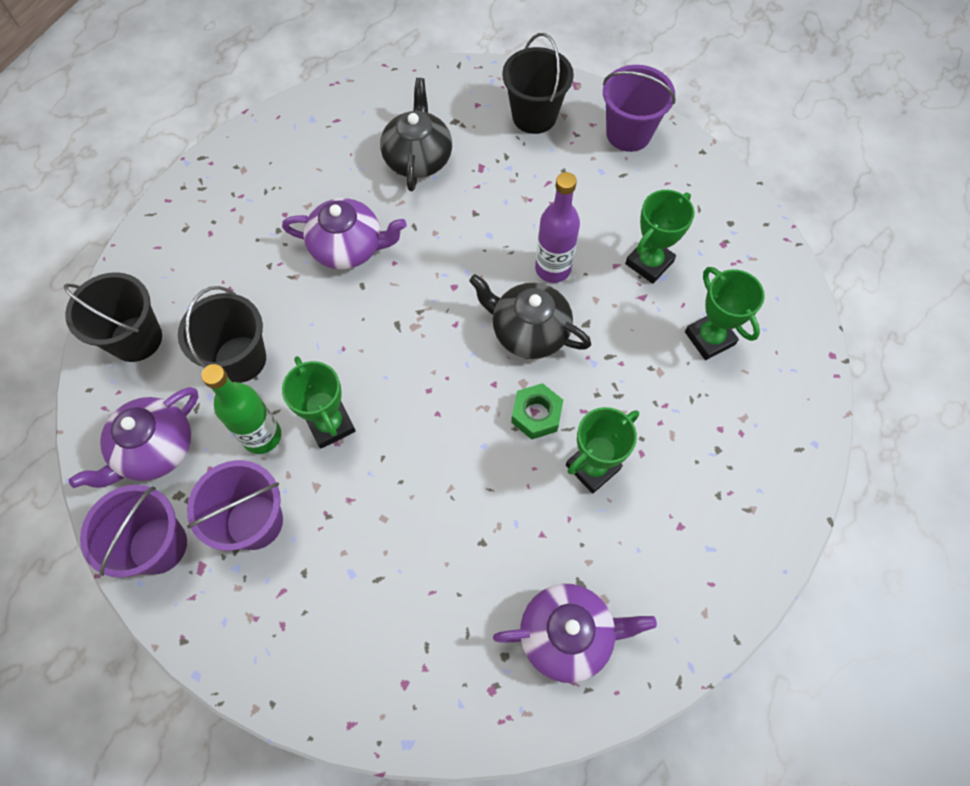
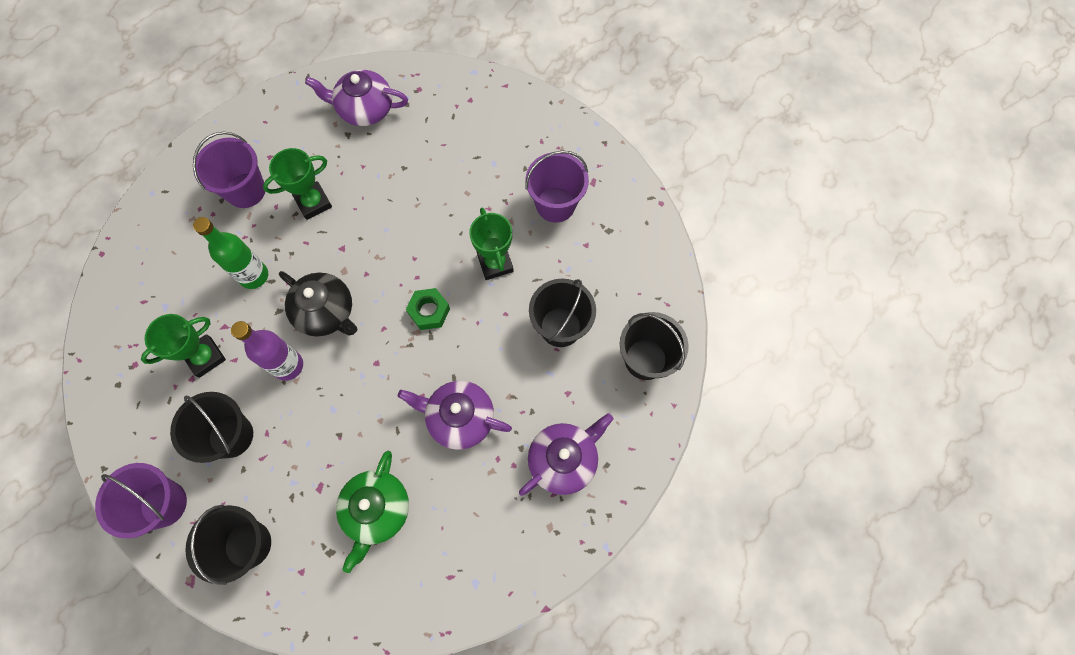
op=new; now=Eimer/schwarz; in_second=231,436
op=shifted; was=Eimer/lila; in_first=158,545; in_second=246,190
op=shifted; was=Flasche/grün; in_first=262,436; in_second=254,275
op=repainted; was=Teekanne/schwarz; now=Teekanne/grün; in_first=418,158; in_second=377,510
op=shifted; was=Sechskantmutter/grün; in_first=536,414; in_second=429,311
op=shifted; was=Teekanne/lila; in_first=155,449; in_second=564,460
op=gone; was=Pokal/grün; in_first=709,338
▬▬▬▬▬▬▬▬▬▬
→ Problem description
What is needed is each line of the entries that contains the word "schwarz".

→ Reply
op=new; now=Eimer/schwarz; in_second=231,436
op=repainted; was=Teekanne/schwarz; now=Teekanne/grün; in_first=418,158; in_second=377,510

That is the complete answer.